Stated problem
Please present the data below as a numbered list, skipping any blank lines and leaving the pictures out of your answer.

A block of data

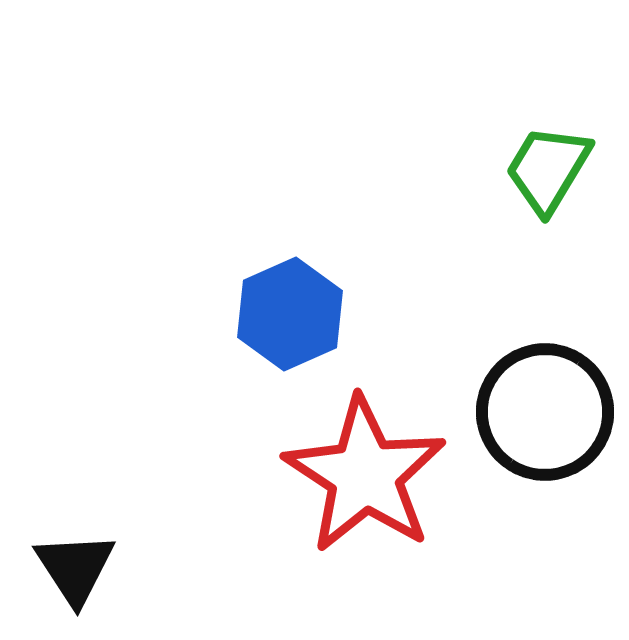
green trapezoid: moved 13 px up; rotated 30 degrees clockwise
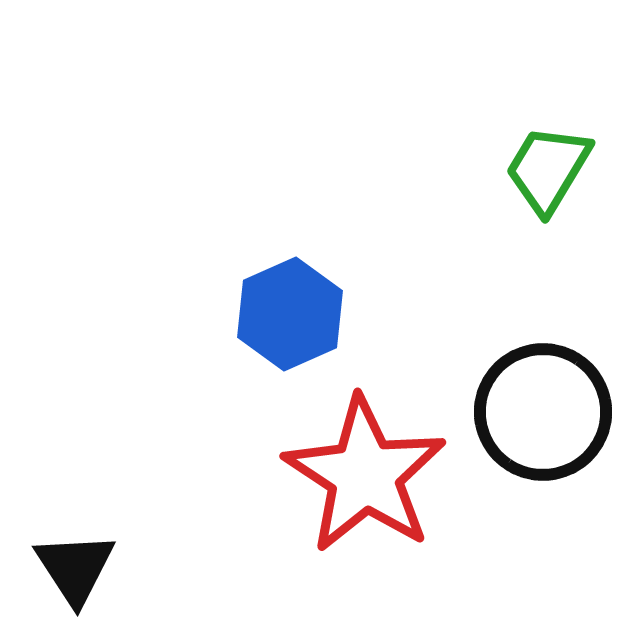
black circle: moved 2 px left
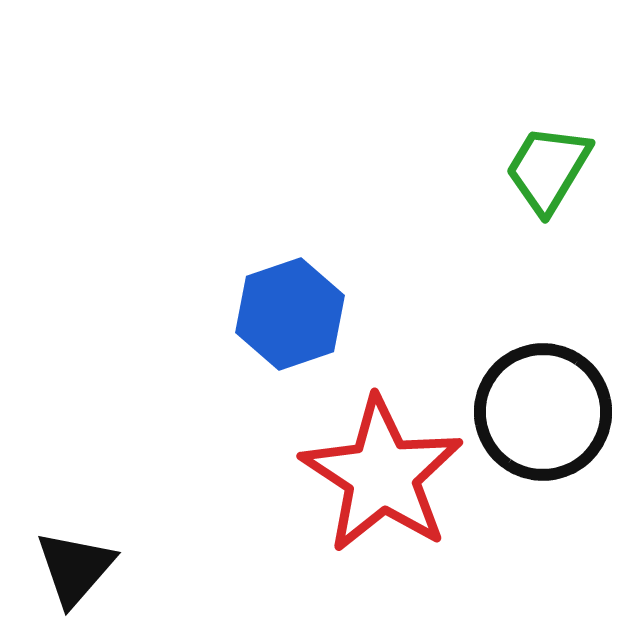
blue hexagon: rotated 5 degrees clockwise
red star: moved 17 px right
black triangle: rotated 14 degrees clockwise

Result of this task
1. green trapezoid: moved 13 px up; rotated 30 degrees clockwise
2. black circle: moved 2 px left
3. blue hexagon: rotated 5 degrees clockwise
4. red star: moved 17 px right
5. black triangle: rotated 14 degrees clockwise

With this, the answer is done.